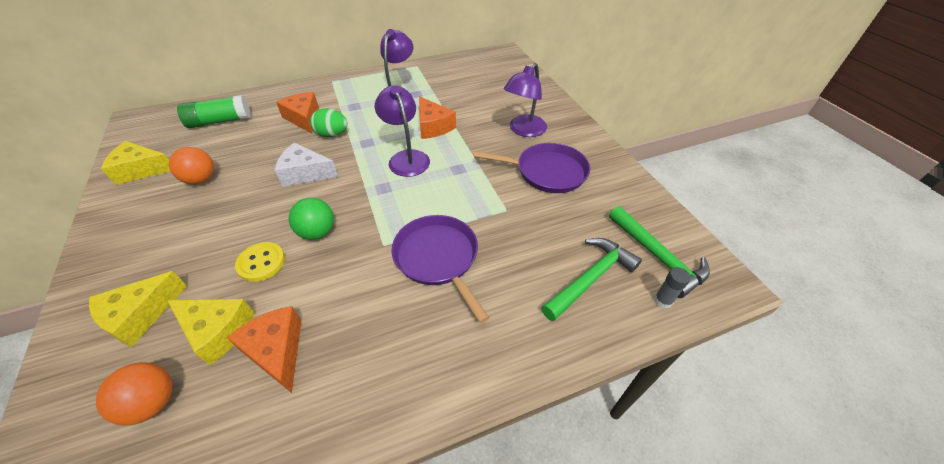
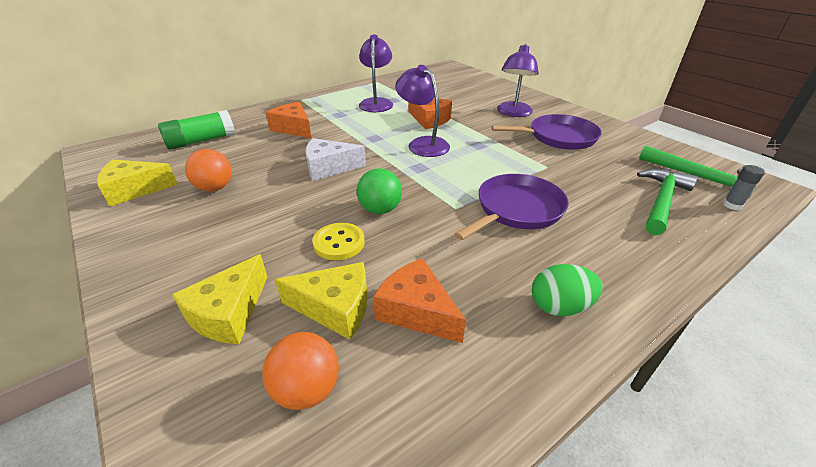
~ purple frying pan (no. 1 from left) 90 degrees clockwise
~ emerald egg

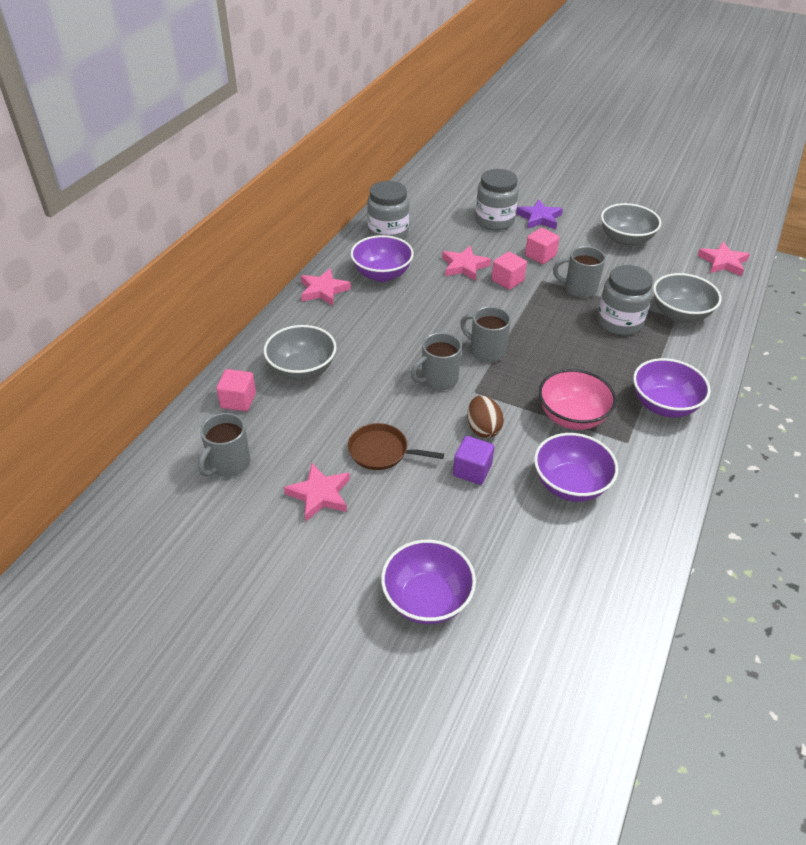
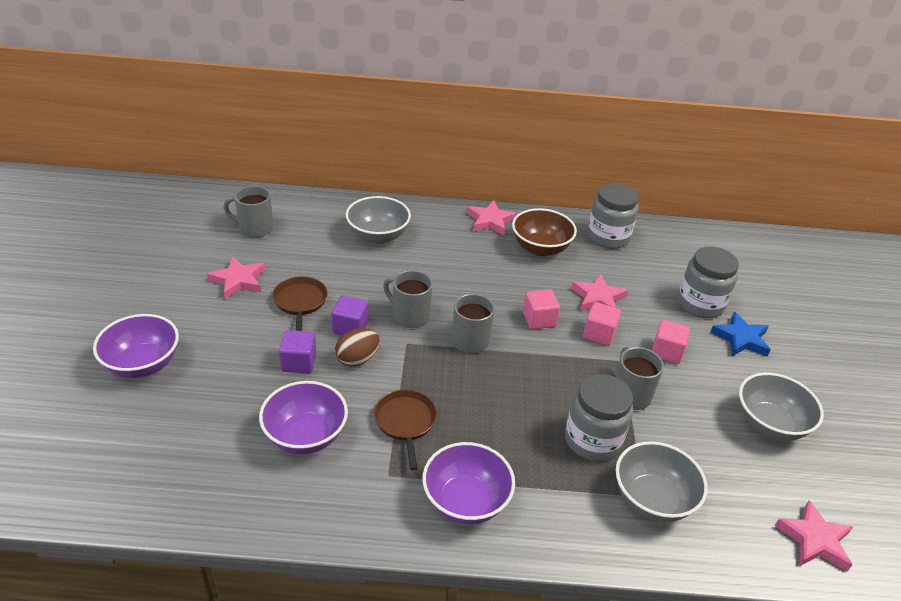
+ purple cube (no. 2 from left)
~ rose-pink bowl to brown frying pan (no. 2 from left)
~ purple bowl (no. 1 from left) to brown bowl
~ rose-pink cube (no. 1 from left)
~ purple star to blue star

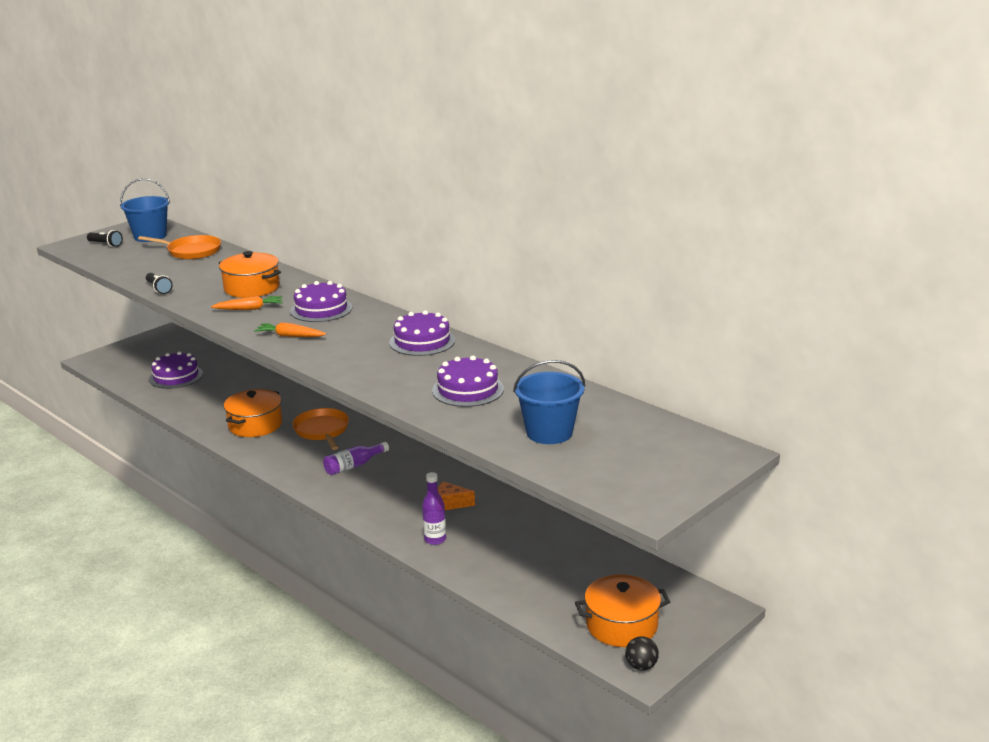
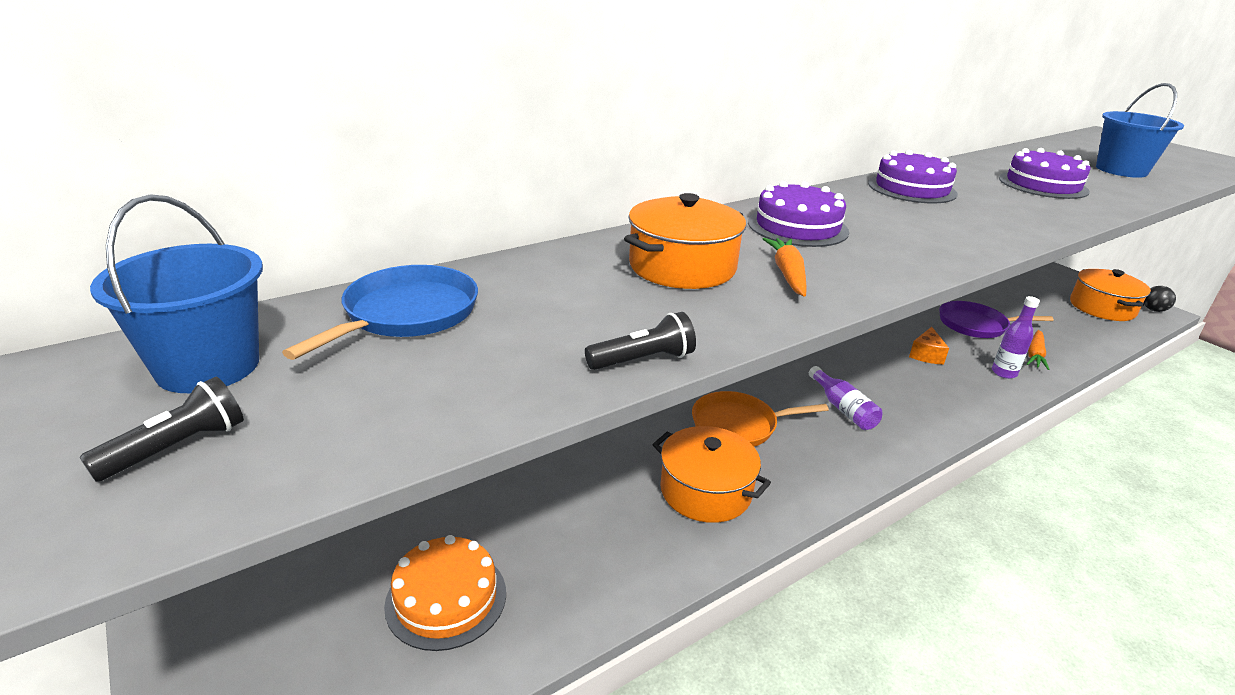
~ orange frying pan (no. 1 from left) to blue frying pan
~ purple cake (no. 1 from left) to orange cake
+ purple frying pan
~ orange toy carrot (no. 2 from left)

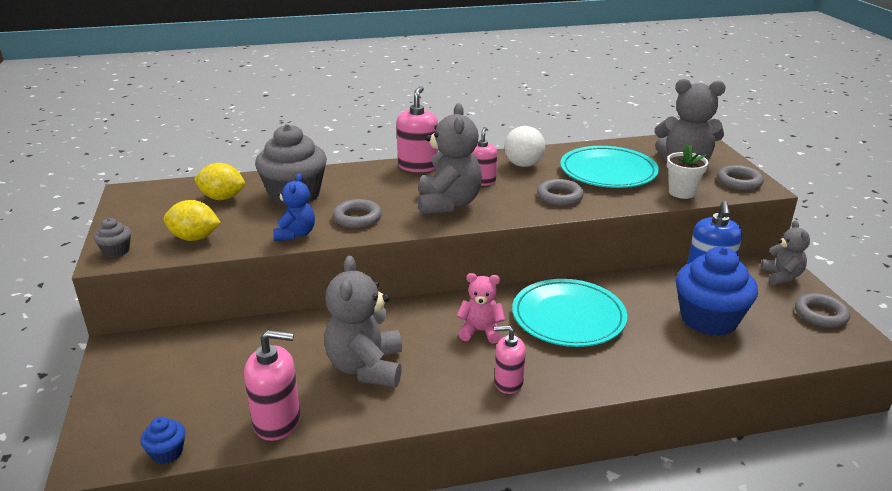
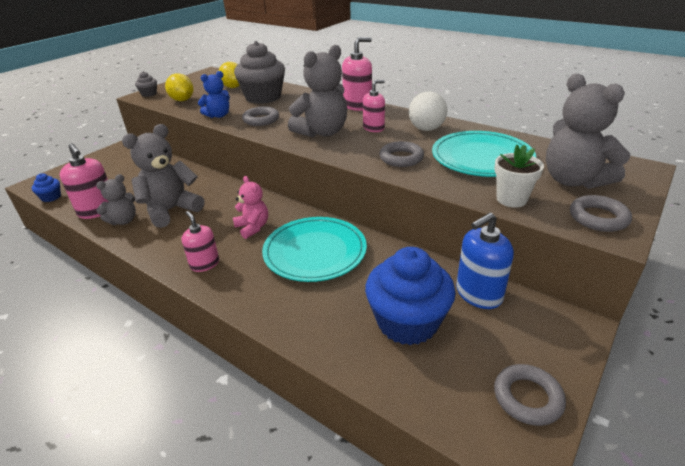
~ grey stuffed bear (no. 4 from left in the first image) to grey stuffed bear (no. 1 from left)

▶ _Action item_: Go through the entries and copy every line with "bowl".

▶ _Result of the task_:
~ rose-pink bowl to brown frying pan (no. 2 from left)
~ purple bowl (no. 1 from left) to brown bowl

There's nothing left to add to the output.